• TRY IT
Write out nothing but the lines from the first line of the entries below through the line with "change=recoloured; old=jet-black compact"; no pictures go in.

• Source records

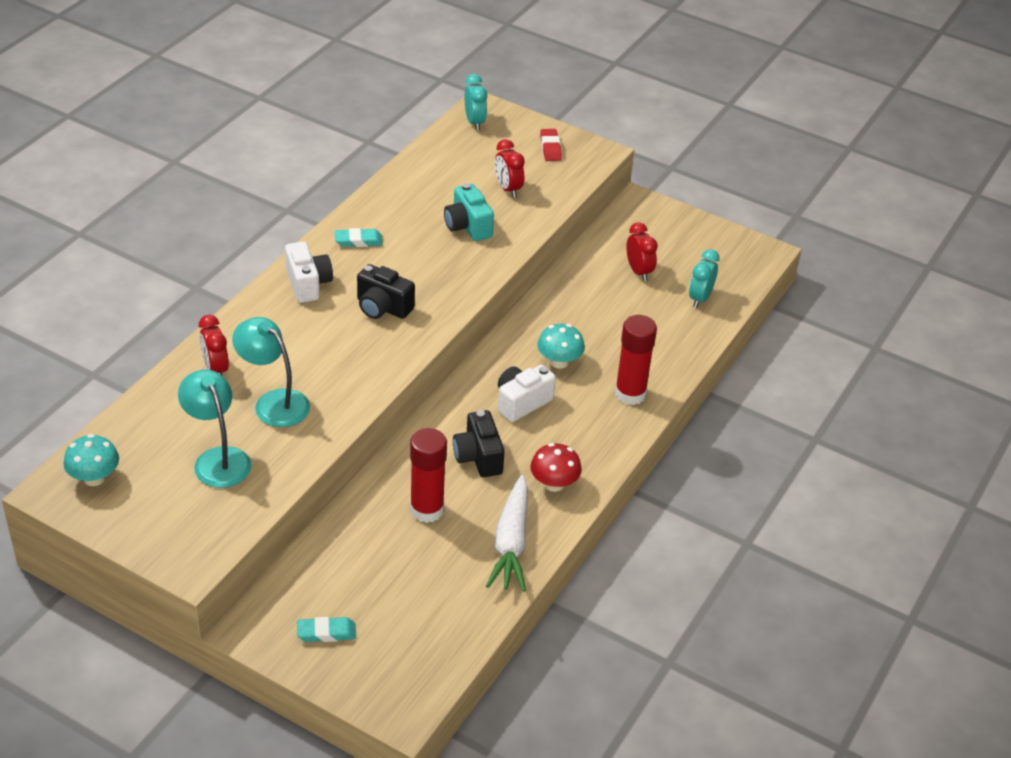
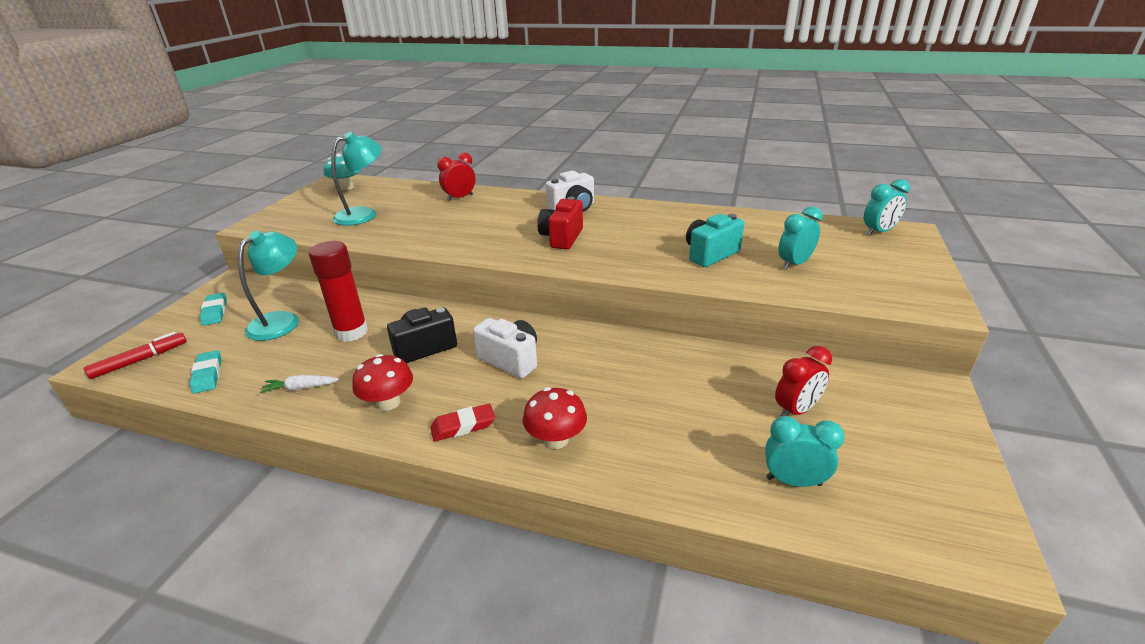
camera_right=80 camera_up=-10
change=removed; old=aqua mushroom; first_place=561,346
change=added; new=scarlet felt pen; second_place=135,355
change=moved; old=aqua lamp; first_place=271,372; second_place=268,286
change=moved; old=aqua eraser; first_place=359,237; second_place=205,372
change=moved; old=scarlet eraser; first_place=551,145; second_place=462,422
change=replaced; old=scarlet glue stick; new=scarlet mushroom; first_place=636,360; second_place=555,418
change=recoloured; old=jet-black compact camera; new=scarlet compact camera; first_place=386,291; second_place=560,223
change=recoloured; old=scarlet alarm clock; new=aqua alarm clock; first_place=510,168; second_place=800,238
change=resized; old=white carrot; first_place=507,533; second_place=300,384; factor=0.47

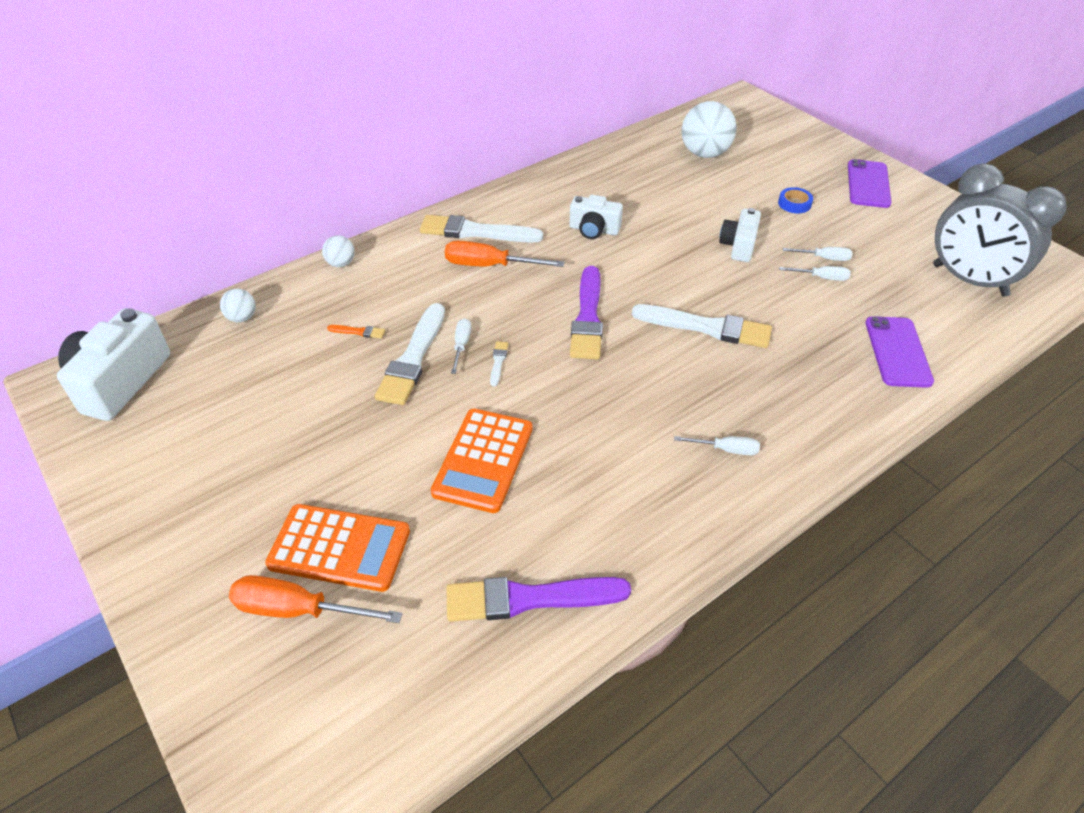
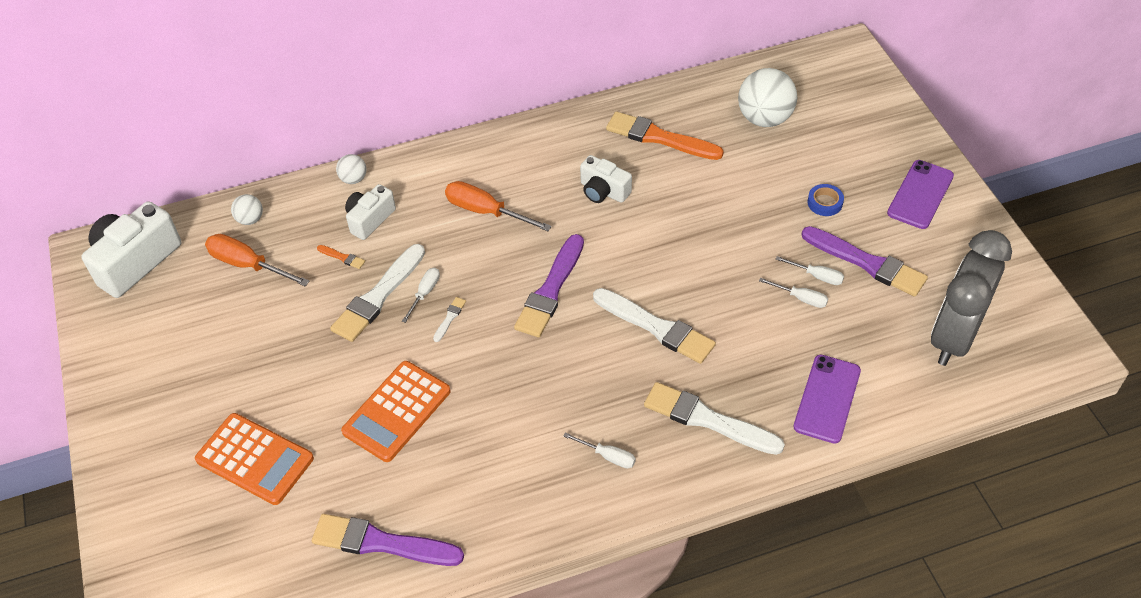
camera_right=20 camera_up=5
change=added; new=orange brush; second_place=665,136
change=added; new=purple brush; second_place=865,261
change=moved; old=orange screwdriver; first_place=315,599; second_place=257,260
change=moved; old=white brush; first_place=481,229; second_place=714,418
change=moved; old=white compact camera; first_place=740,235; second_place=370,212
change=turned; old=ash-grey alarm clock; first_place=1000,230; second_place=971,298; degrees=60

• RESULT OF THE TASK
camera_right=80 camera_up=-10
change=removed; old=aqua mushroom; first_place=561,346
change=added; new=scarlet felt pen; second_place=135,355
change=moved; old=aqua lamp; first_place=271,372; second_place=268,286
change=moved; old=aqua eraser; first_place=359,237; second_place=205,372
change=moved; old=scarlet eraser; first_place=551,145; second_place=462,422
change=replaced; old=scarlet glue stick; new=scarlet mushroom; first_place=636,360; second_place=555,418
change=recoloured; old=jet-black compact camera; new=scarlet compact camera; first_place=386,291; second_place=560,223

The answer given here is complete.